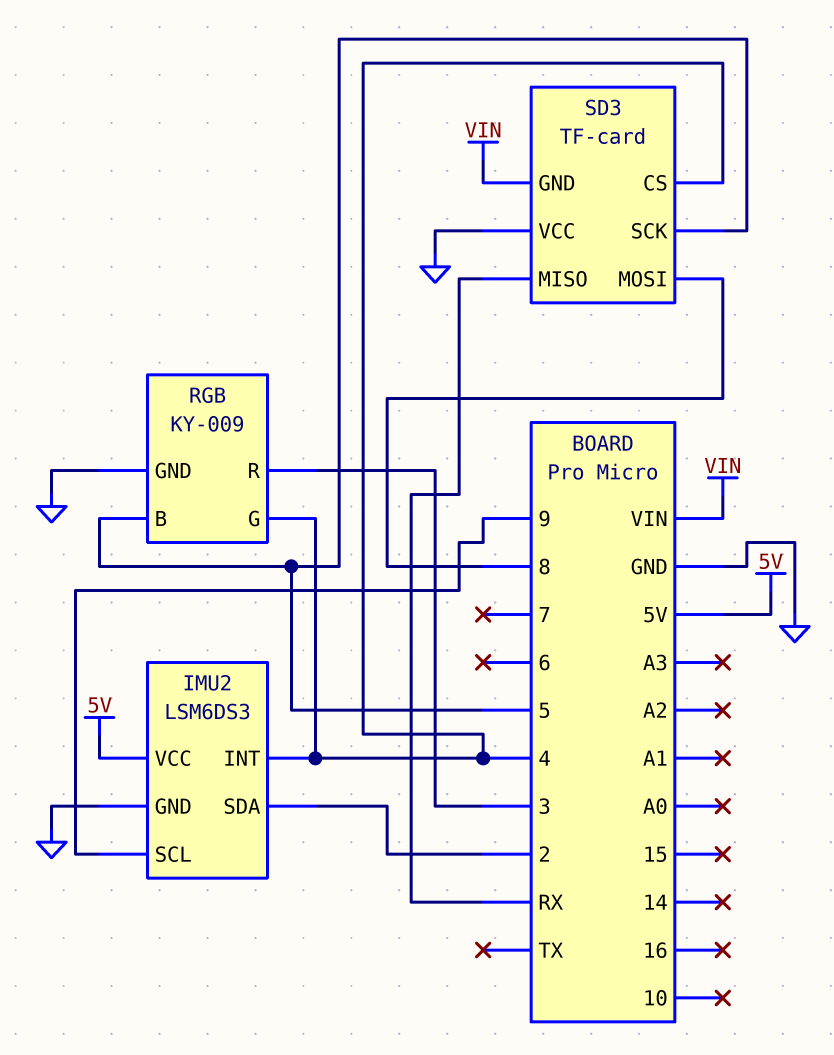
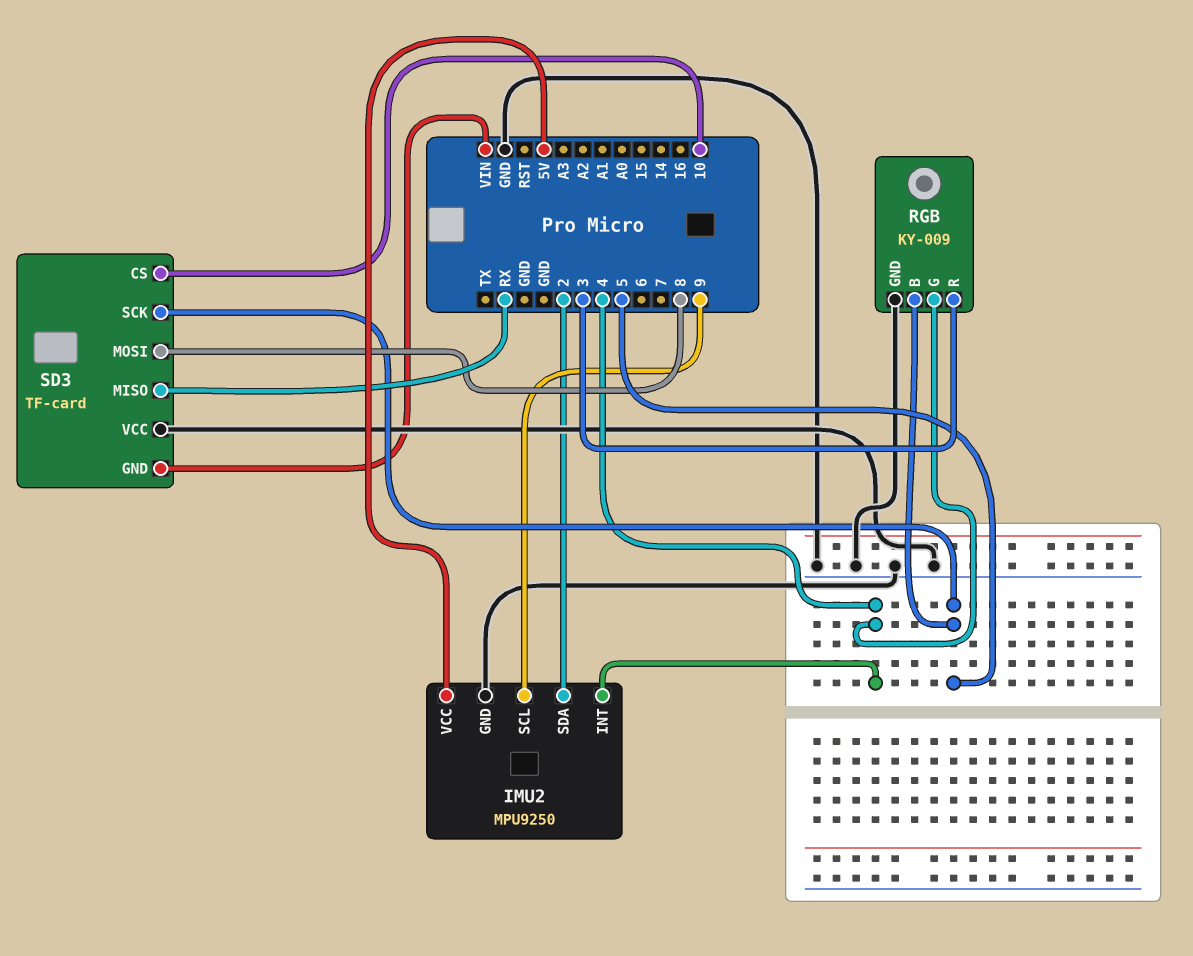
IMU2: LSM6DS3 -> MPU9250
SD3 pin CS: 4 -> 10

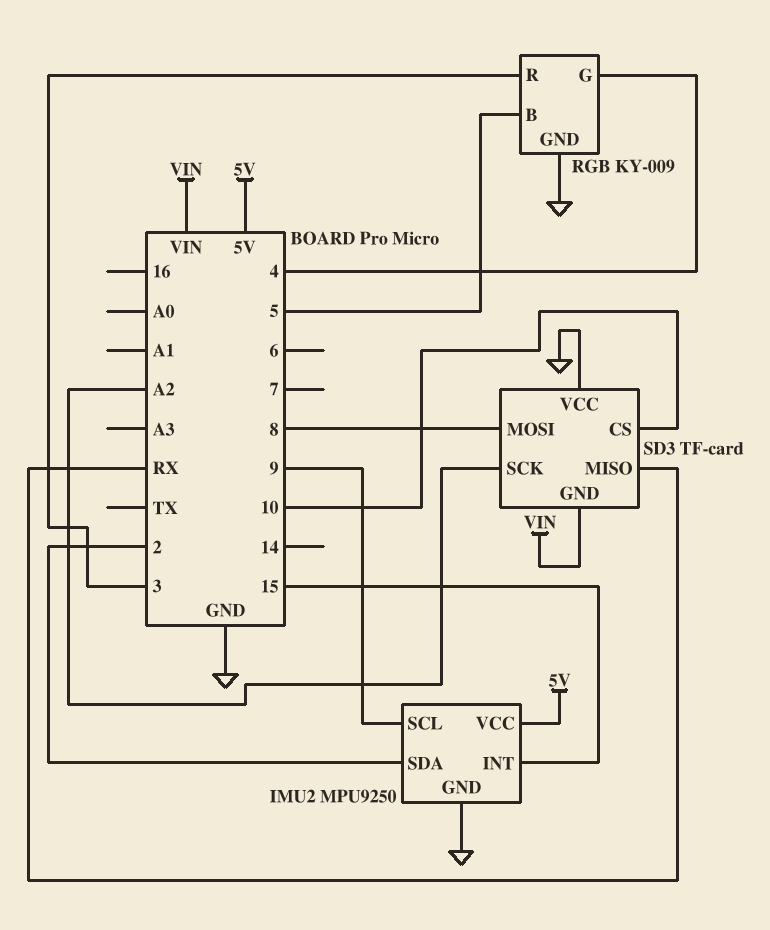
IMU2 pin INT: 4 -> 15
SD3 pin SCK: 5 -> A2

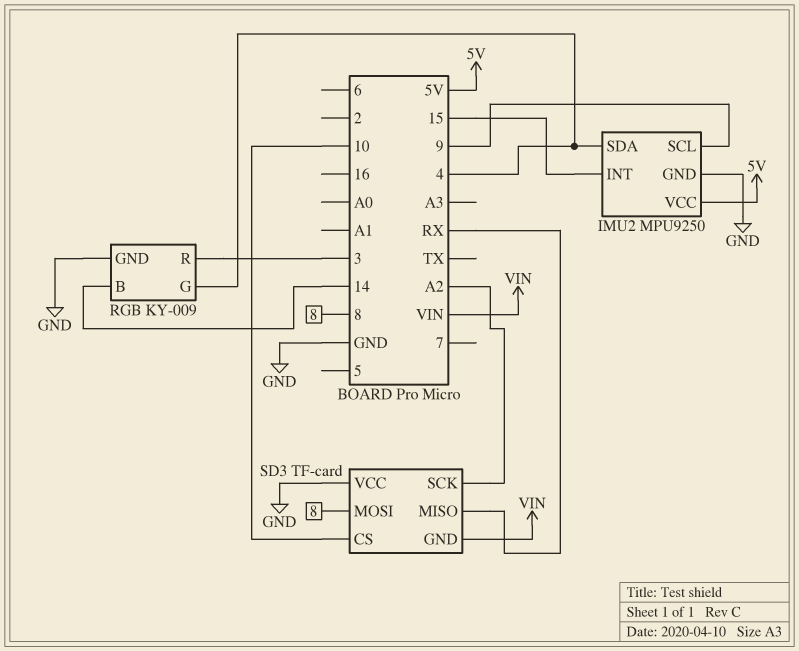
IMU2 pin SDA: 2 -> 4
RGB pin B: 5 -> 14

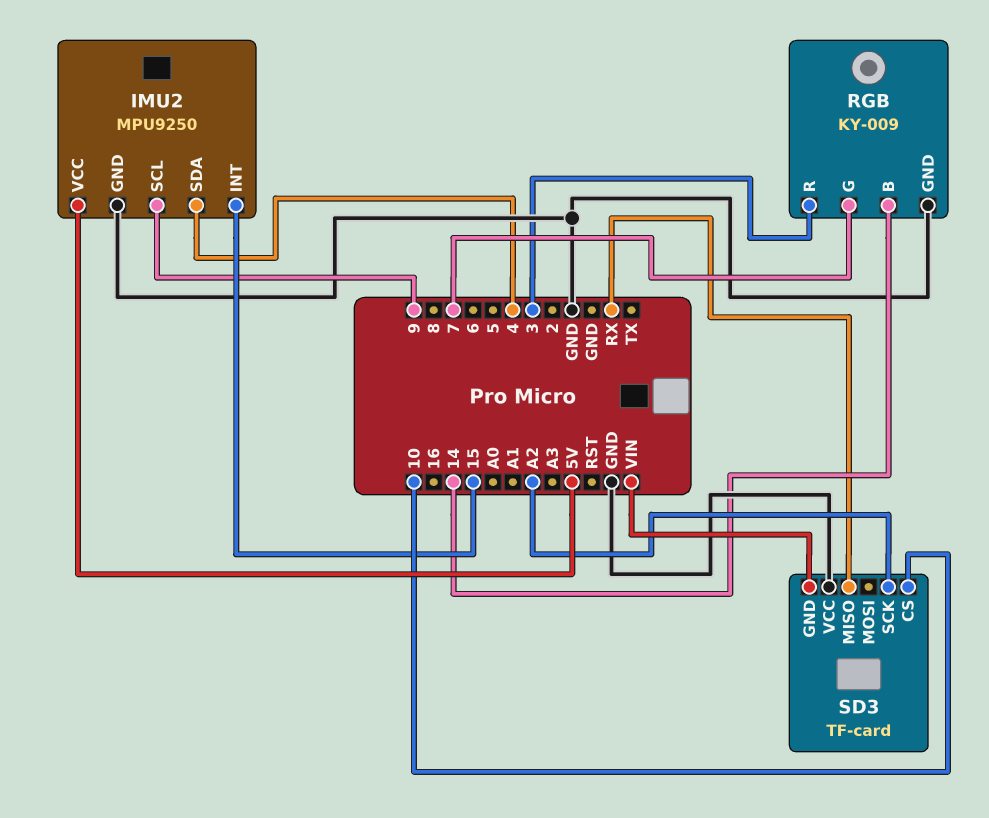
RGB pin G: 4 -> 7
SD3 pin MOSI: 8 -> none

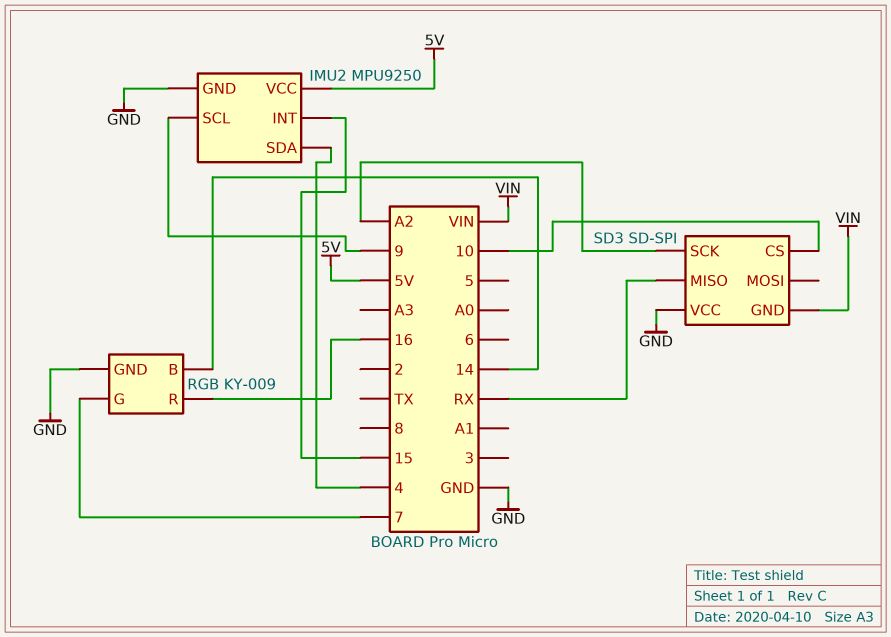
RGB pin R: 3 -> 16
SD3: TF-card -> SD-SPI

#### [What to do]
Nothing but the lines from the one containing "SD3 pin SCK: 5 -> A2" through the final line of the records, both included and copied exactly, should appear in the answer; pictures stay out.

#### [Answer box]
SD3 pin SCK: 5 -> A2

IMU2 pin SDA: 2 -> 4
RGB pin B: 5 -> 14

RGB pin G: 4 -> 7
SD3 pin MOSI: 8 -> none

RGB pin R: 3 -> 16
SD3: TF-card -> SD-SPI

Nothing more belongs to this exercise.